* Given data
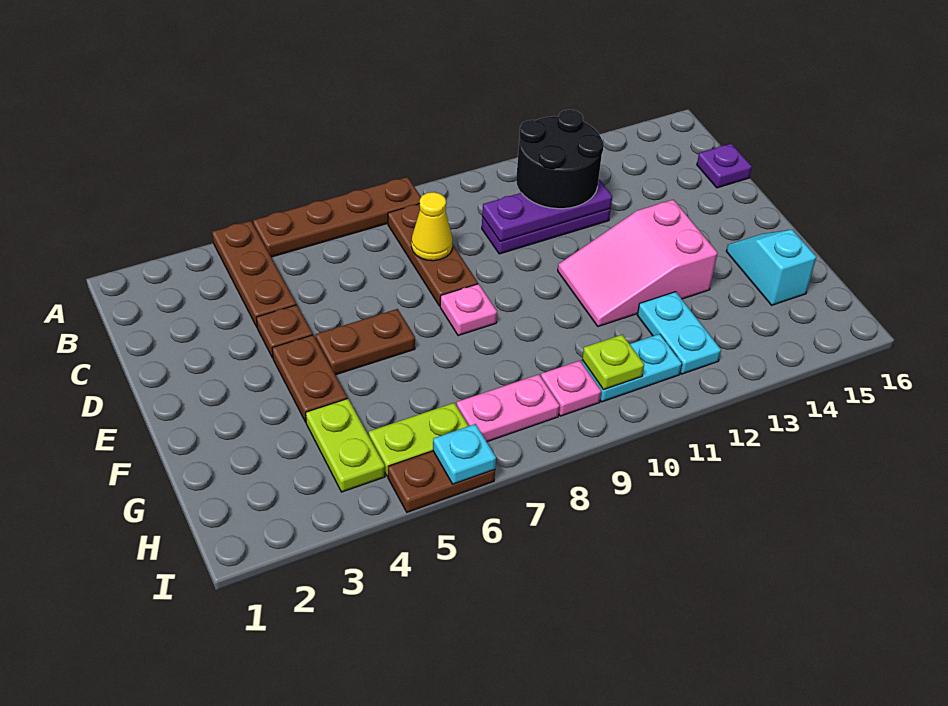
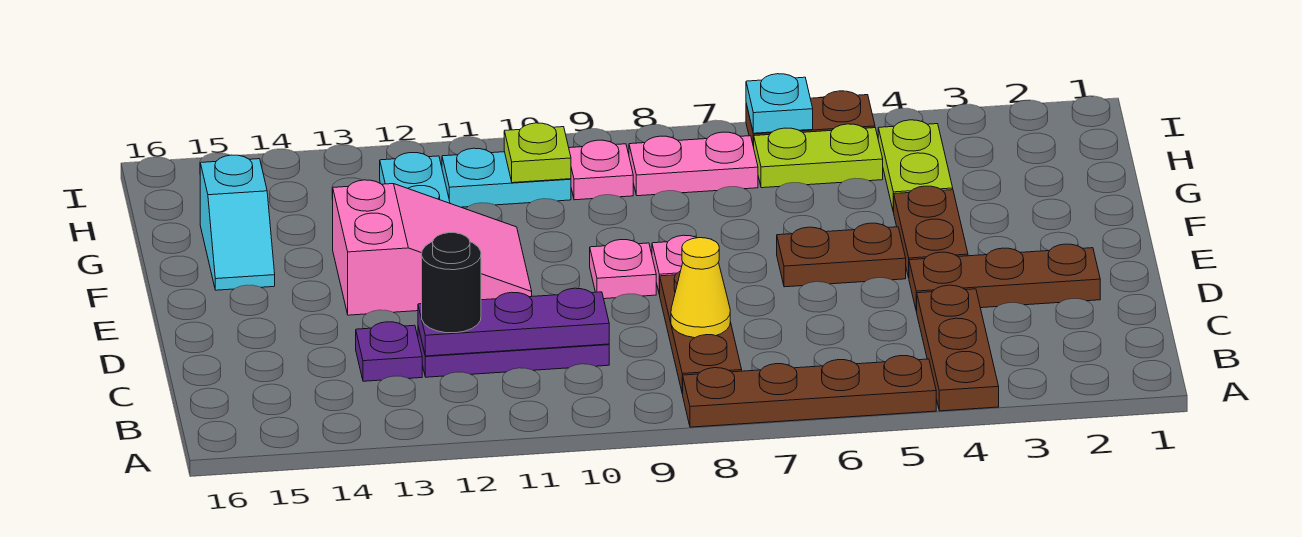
black round brick B11:C12 level 3 -> black round brick C12 level 3
purple plate C16 level 1 -> purple plate C13 level 1
brown plate D4 level 1 -> brown plate D2:D4 level 1
none -> pink plate E9 level 1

* Assignment
In the data above, which lines have "plate"? Report each of them.

* Response area
purple plate C16 level 1 -> purple plate C13 level 1
brown plate D4 level 1 -> brown plate D2:D4 level 1
none -> pink plate E9 level 1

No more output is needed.